== YOUR TASK ==
Copy out the whole listing exactly as written, leaving the pictures behind.

----- EXERCISE MATERIALS

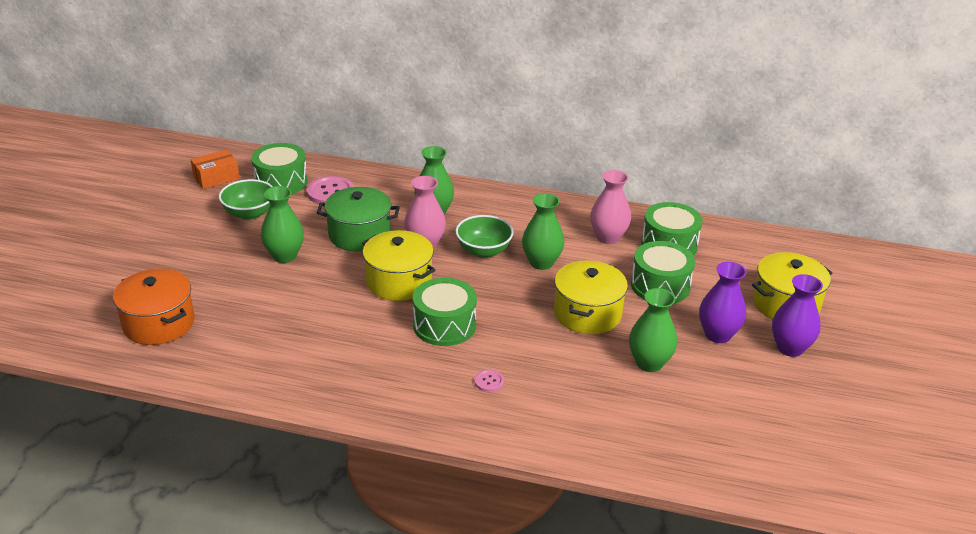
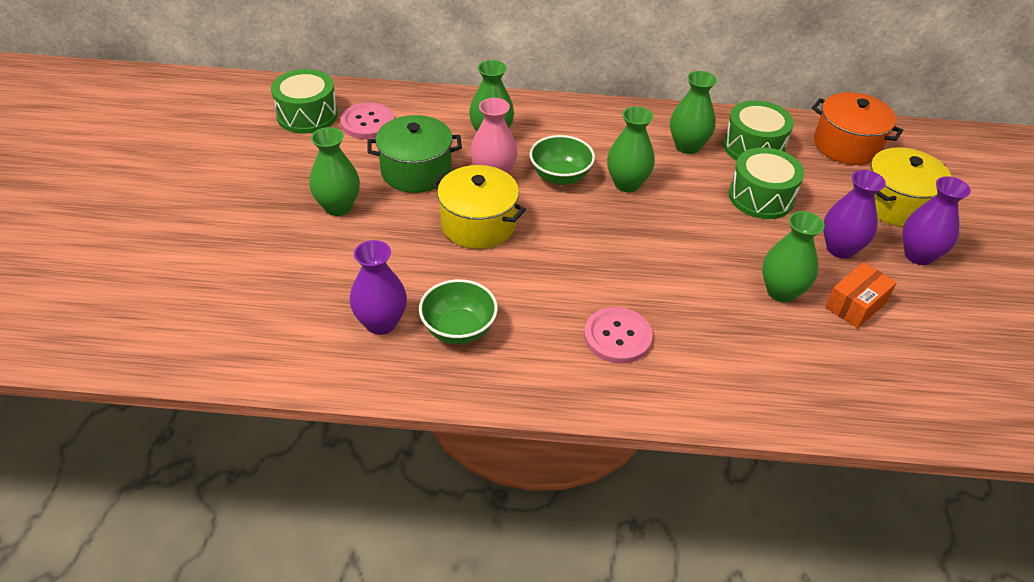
camera: 10 degrees left, 10 degrees up
(159, 323) = (213, 311): orange pot -> orange pot (846, 145)
(216, 178) = (230, 117): orange box -> orange box (855, 305)
(249, 214) = (282, 158): green bowl -> green bowl (459, 329)
(292, 348) = (381, 323): none -> purple vase
(444, 325) = (546, 272): green drum -> none
(489, 381) = (617, 337): pink button -> pink button, size x2.01
(587, 313) = (696, 239): yellow pot -> none
(608, 237) = (687, 146): pink vase -> green vase

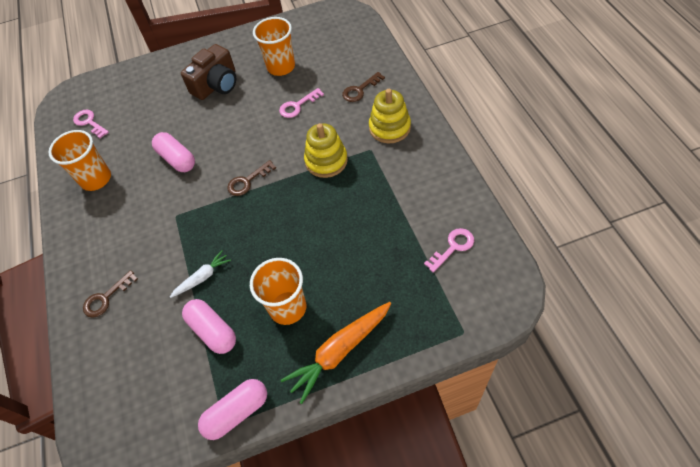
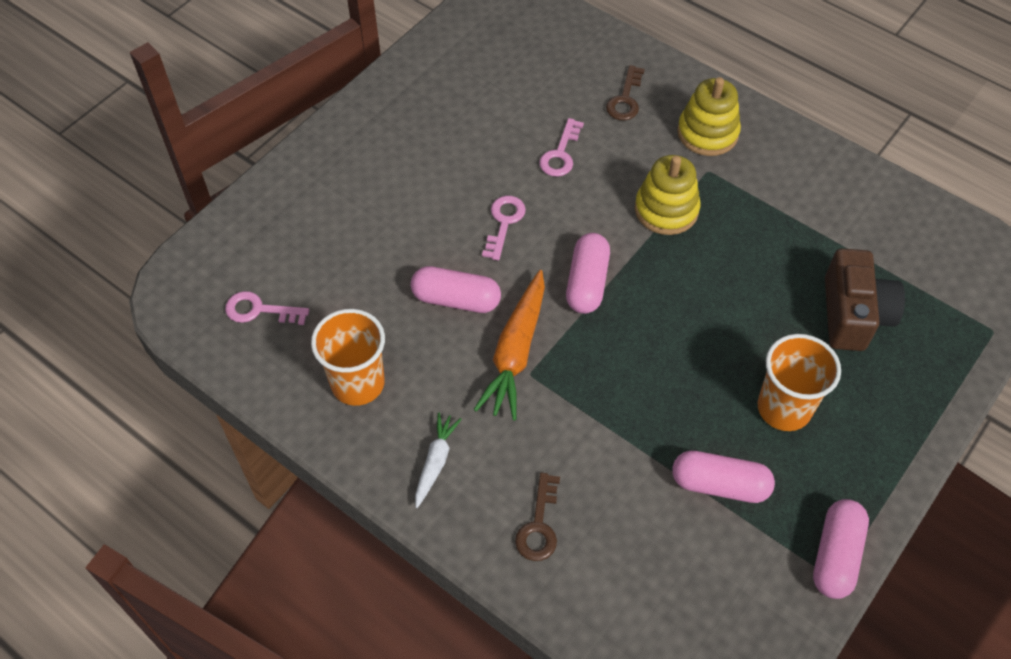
camera: 40 degrees left, 0 degrees up
(202, 277) = (644, 430): white carrot -> white carrot (435, 462)
(216, 85) = (413, 172): brown camera -> brown camera (853, 314)
(247, 181) = (587, 283): brown key -> pink capsule
(281, 67) = (486, 110): orange cup -> none
(339, 352) = (887, 424): orange carrot -> orange carrot (515, 352)
(453, 247) = (904, 243): pink key -> pink key (504, 222)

----------

== SOLVED EXERCISE ==
camera: 10 degrees left, 10 degrees up
(159, 323) = (213, 311): orange pot -> orange pot (846, 145)
(216, 178) = (230, 117): orange box -> orange box (855, 305)
(249, 214) = (282, 158): green bowl -> green bowl (459, 329)
(292, 348) = (381, 323): none -> purple vase
(444, 325) = (546, 272): green drum -> none
(489, 381) = (617, 337): pink button -> pink button, size x2.01
(587, 313) = (696, 239): yellow pot -> none
(608, 237) = (687, 146): pink vase -> green vase

camera: 40 degrees left, 0 degrees up
(202, 277) = (644, 430): white carrot -> white carrot (435, 462)
(216, 85) = (413, 172): brown camera -> brown camera (853, 314)
(247, 181) = (587, 283): brown key -> pink capsule
(281, 67) = (486, 110): orange cup -> none
(339, 352) = (887, 424): orange carrot -> orange carrot (515, 352)
(453, 247) = (904, 243): pink key -> pink key (504, 222)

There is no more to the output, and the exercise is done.